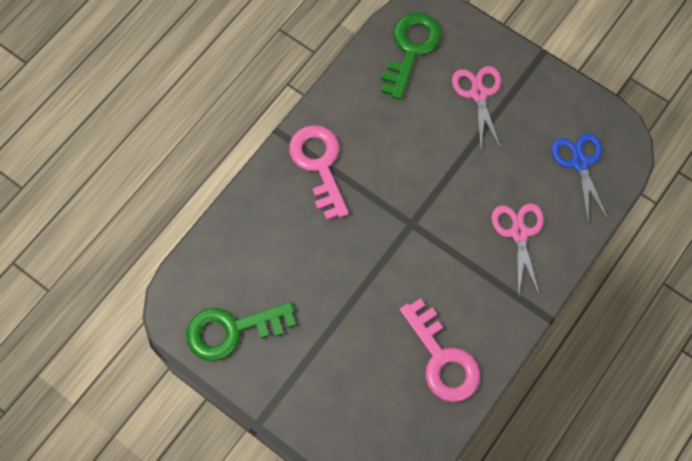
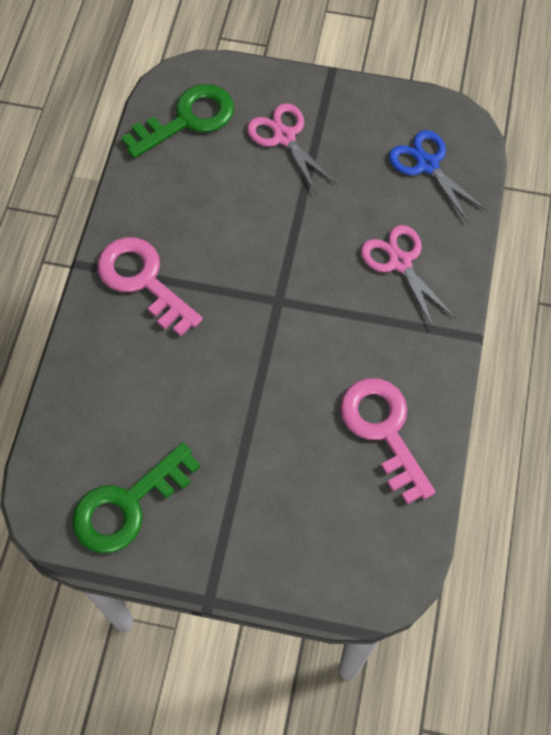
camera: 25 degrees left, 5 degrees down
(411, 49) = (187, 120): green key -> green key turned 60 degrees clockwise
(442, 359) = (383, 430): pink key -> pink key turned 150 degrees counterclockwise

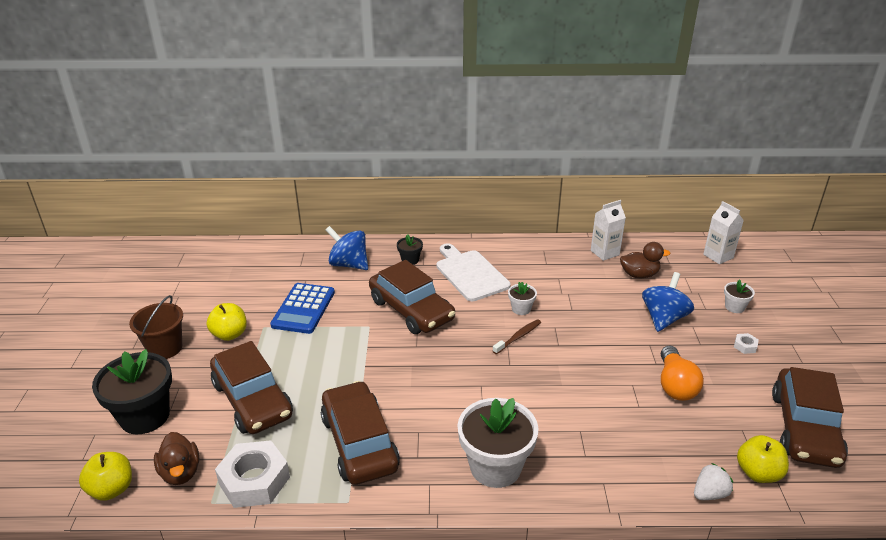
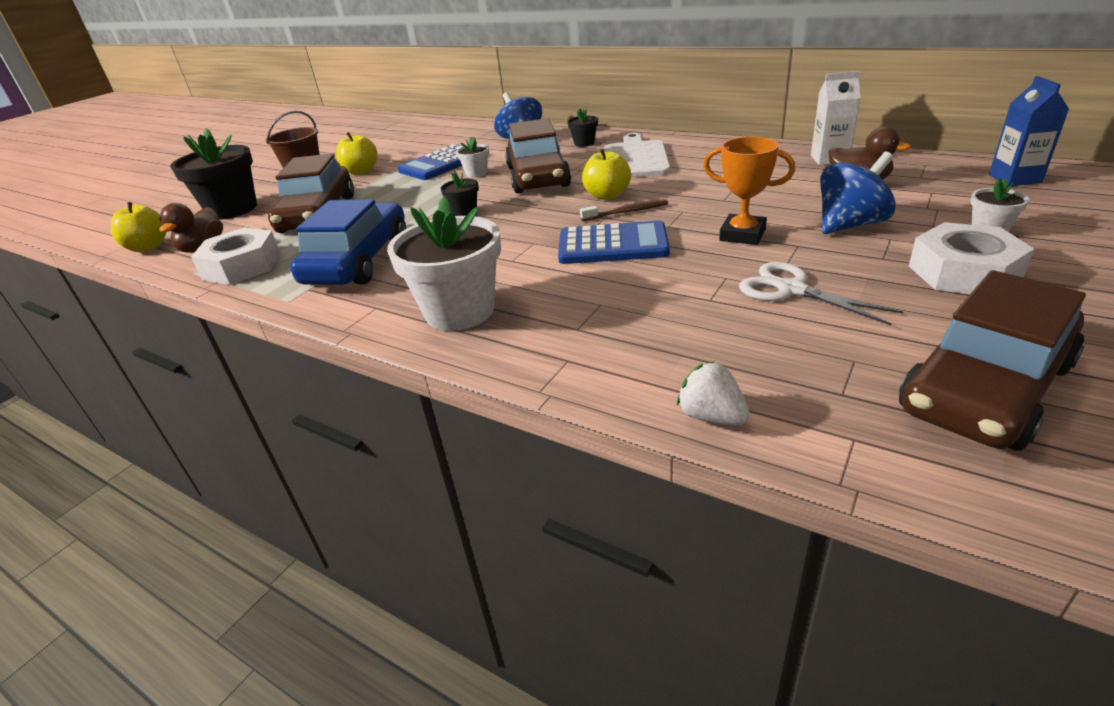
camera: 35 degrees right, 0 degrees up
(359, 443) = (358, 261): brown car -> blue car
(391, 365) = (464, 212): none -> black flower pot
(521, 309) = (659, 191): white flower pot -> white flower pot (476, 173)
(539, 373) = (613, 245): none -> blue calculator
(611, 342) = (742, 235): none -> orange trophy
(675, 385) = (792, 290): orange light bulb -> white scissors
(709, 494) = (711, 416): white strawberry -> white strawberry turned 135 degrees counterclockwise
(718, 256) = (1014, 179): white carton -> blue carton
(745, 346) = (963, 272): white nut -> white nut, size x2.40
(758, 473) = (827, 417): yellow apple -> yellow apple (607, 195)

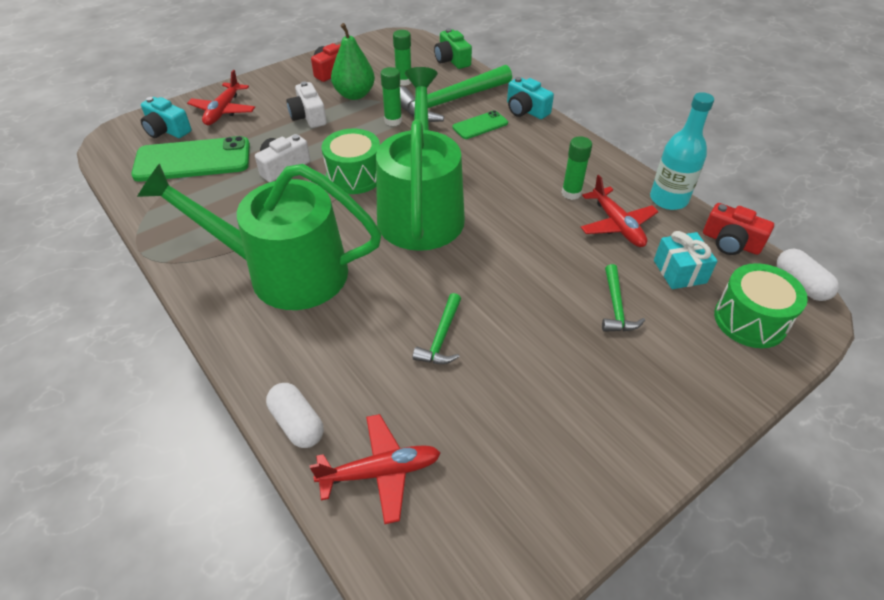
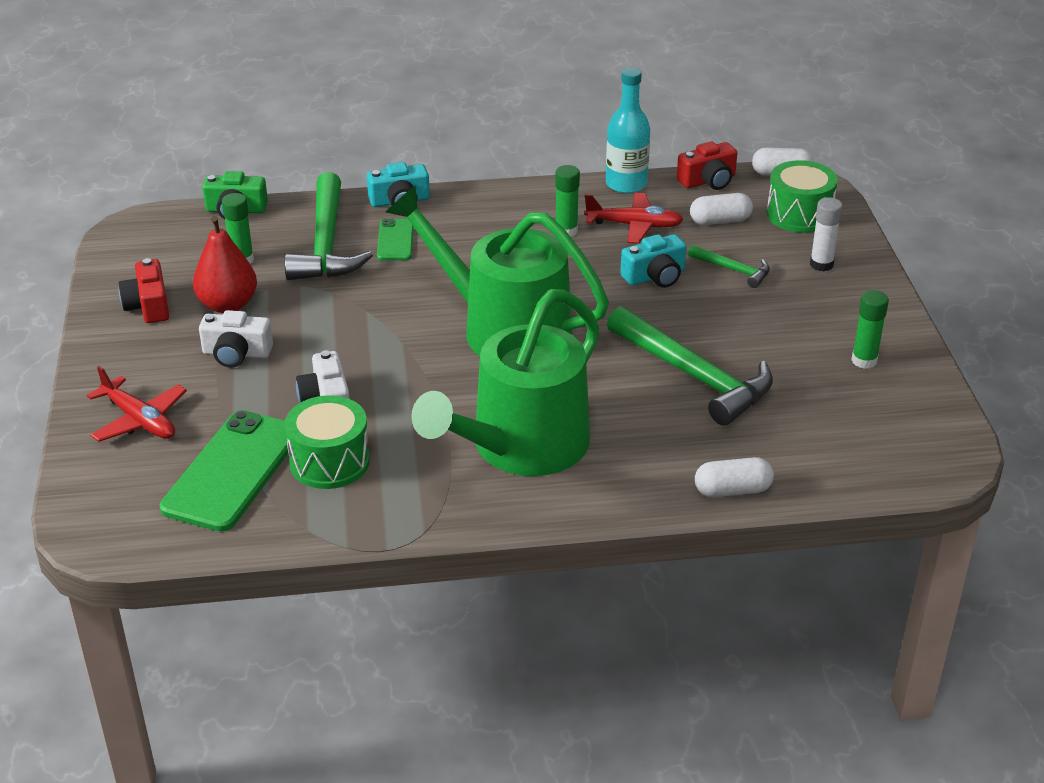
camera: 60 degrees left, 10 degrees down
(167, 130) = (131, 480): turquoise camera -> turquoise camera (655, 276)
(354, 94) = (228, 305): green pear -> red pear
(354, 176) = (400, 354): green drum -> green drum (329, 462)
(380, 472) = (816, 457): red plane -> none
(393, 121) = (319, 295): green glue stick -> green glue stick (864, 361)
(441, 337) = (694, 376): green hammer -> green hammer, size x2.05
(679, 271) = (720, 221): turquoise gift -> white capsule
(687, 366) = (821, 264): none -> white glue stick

******

WORK TO COMPLETE ▸
The answer must consist of each line from the data that includes the string "turned".

RESPONSE TO THE EXERCISE ▸
(411, 49) = (187, 120): green key -> green key turned 60 degrees clockwise
(442, 359) = (383, 430): pink key -> pink key turned 150 degrees counterclockwise
(709, 494) = (711, 416): white strawberry -> white strawberry turned 135 degrees counterclockwise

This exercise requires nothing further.